Transcribe every entry word for word, but skip the images.

+++

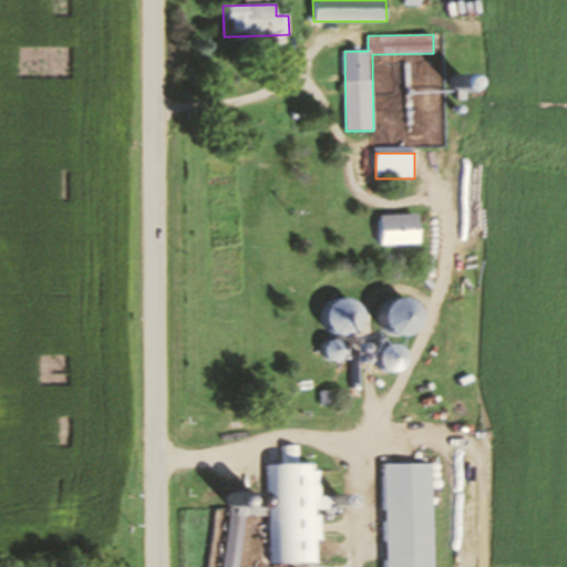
[(382,313),(399,340),(423,323),(408,298),(382,313)]
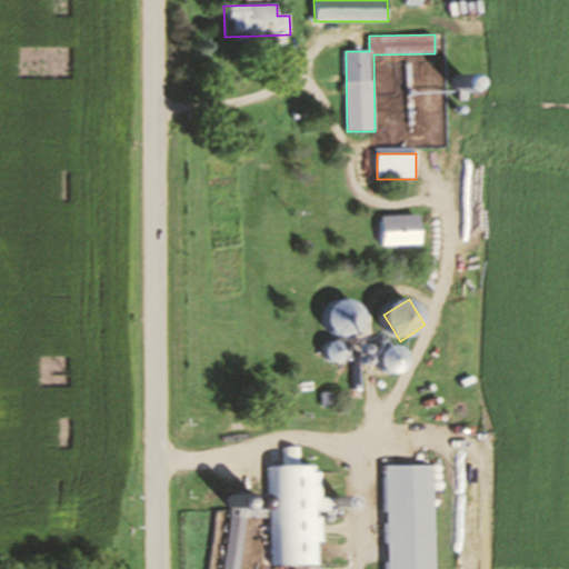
[(352,319),(359,318),(356,301),(330,306),(335,336),(355,332),(352,319)]
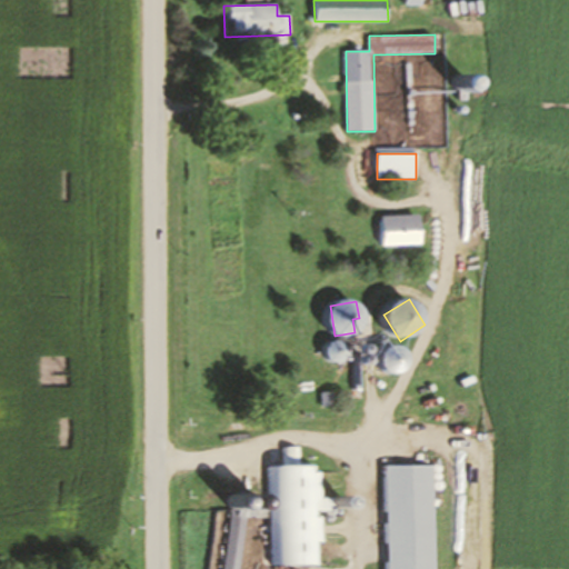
[(331,362),(346,359),(341,341),(327,345),(331,362)]
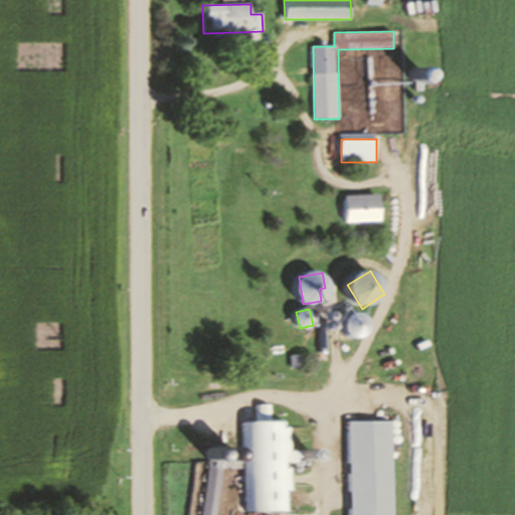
[(368,334),(363,313),(346,317),(351,338),(368,334)]
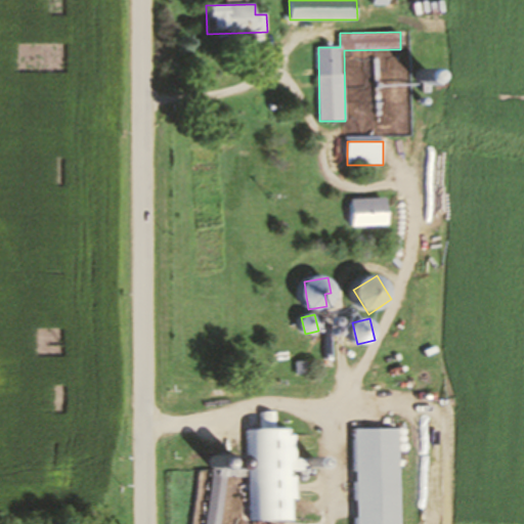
[(249,519),(294,519),(294,470),(305,470),(305,459),(294,459),(294,430),(276,430),(276,411),(262,411),(262,430),(248,430),(249,519)]
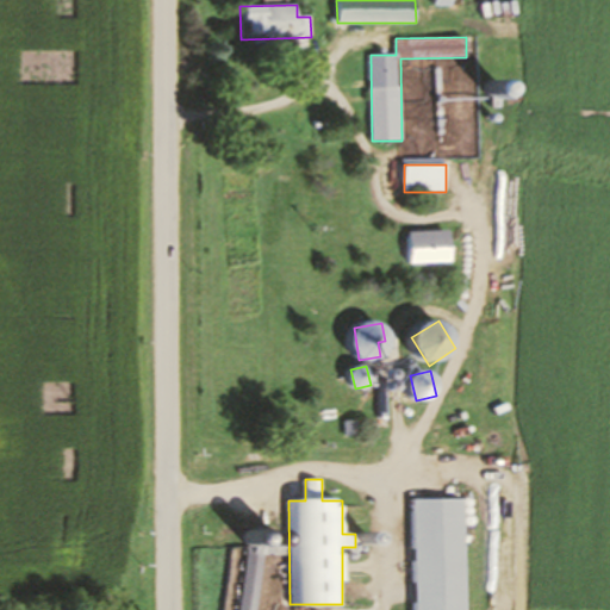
[(464,609),(465,499),(414,499),(412,609),(464,609)]
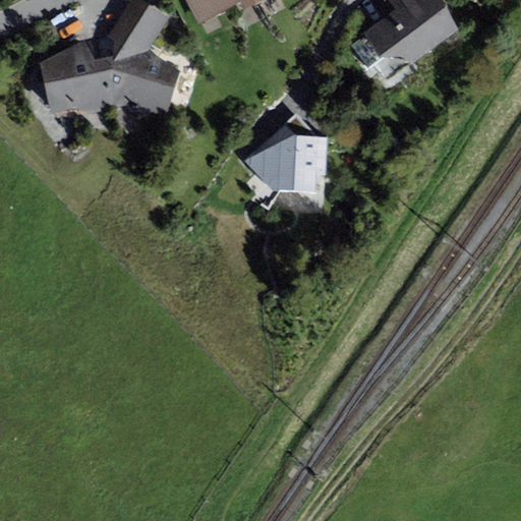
[(170,16),(141,0),(129,0),(108,37),(114,40),(113,56),(112,109),(126,107),(133,114),(169,113),(180,70),(149,51),(170,16)]
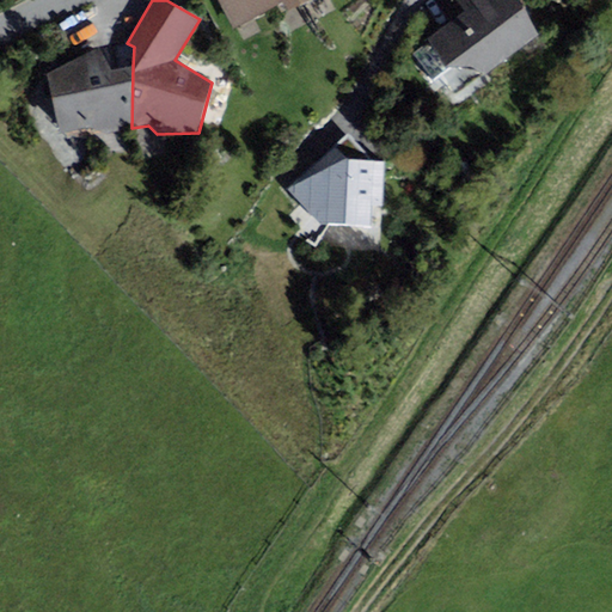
[(218,0),(233,29),(282,1),(287,12),(311,0),(218,0)]
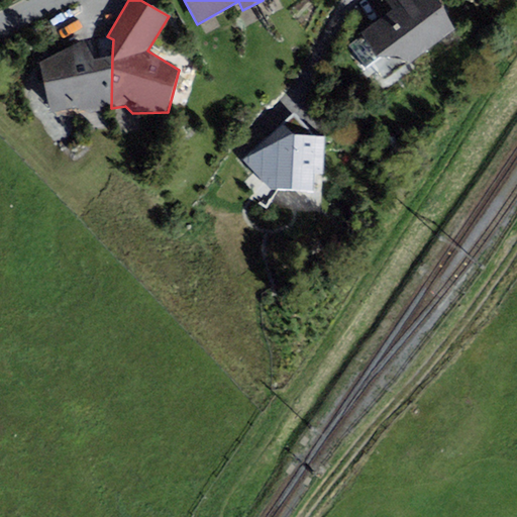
[(386,0),(393,9),(360,34),(377,57),(400,56),(413,63),(456,28),(435,0),(386,0)]
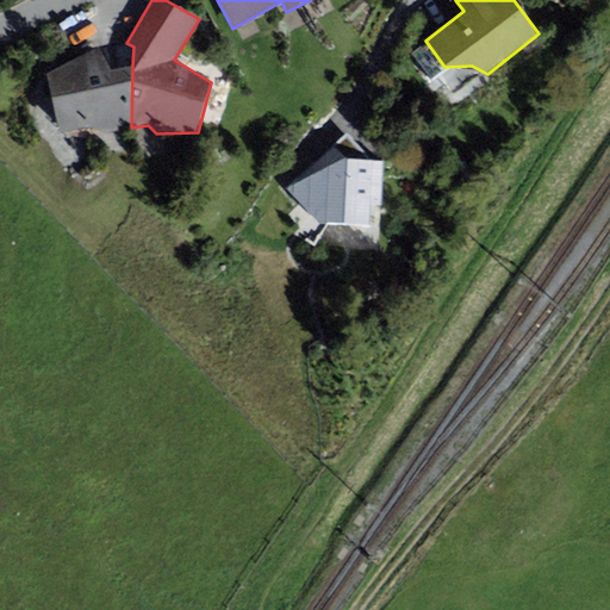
[(47,74),(61,132),(91,128),(104,132),(131,128),(132,66),(112,69),(98,47),(47,74)]
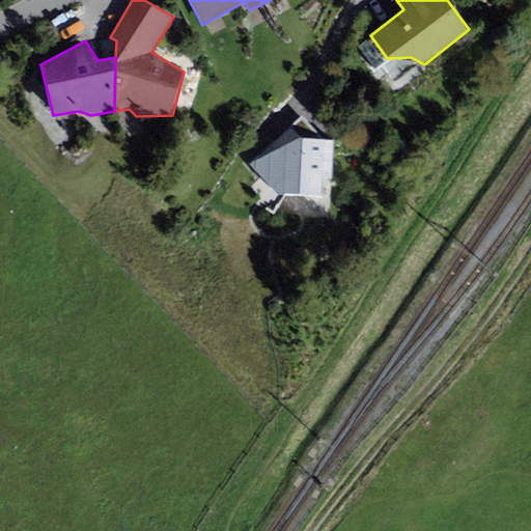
[(334,140),(323,139),(303,116),(249,164),(279,194),(323,197),(325,182),(332,180),(334,140)]
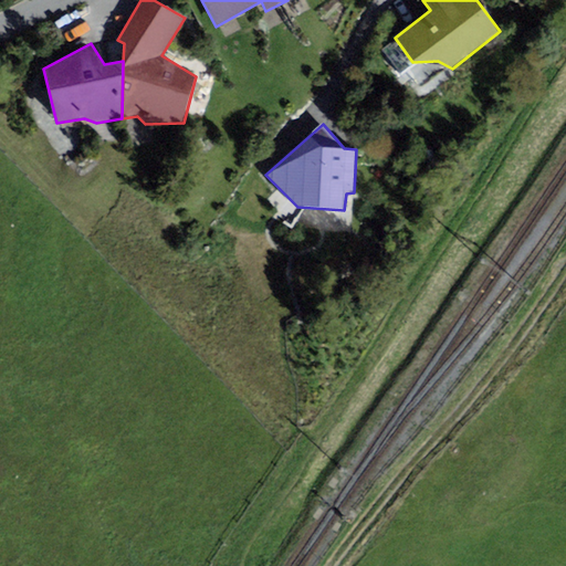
All buildings are outlined.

+++

## ANSWER FOR THE TASK
[(382,313),(399,340),(423,323),(408,298),(382,313)]
[(352,319),(359,318),(356,301),(330,306),(335,336),(355,332),(352,319)]
[(331,362),(346,359),(341,341),(327,345),(331,362)]
[(368,334),(363,313),(346,317),(351,338),(368,334)]
[(249,519),(294,519),(294,470),(305,470),(305,459),(294,459),(294,430),(276,430),(276,411),(262,411),(262,430),(248,430),(249,519)]
[(464,609),(465,499),(414,499),(412,609),(464,609)]
[(170,16),(141,0),(129,0),(108,37),(114,40),(113,56),(112,109),(126,107),(133,114),(169,113),(180,70),(149,51),(170,16)]
[(218,0),(233,29),(282,1),(287,12),(311,0),(218,0)]
[(386,0),(393,9),(360,34),(377,57),(400,56),(413,63),(456,28),(435,0),(386,0)]
[(47,74),(61,132),(91,128),(104,132),(131,128),(132,66),(112,69),(98,47),(47,74)]
[(334,140),(323,139),(303,116),(249,164),(279,194),(323,197),(325,182),(332,180),(334,140)]
All buildings are outlined.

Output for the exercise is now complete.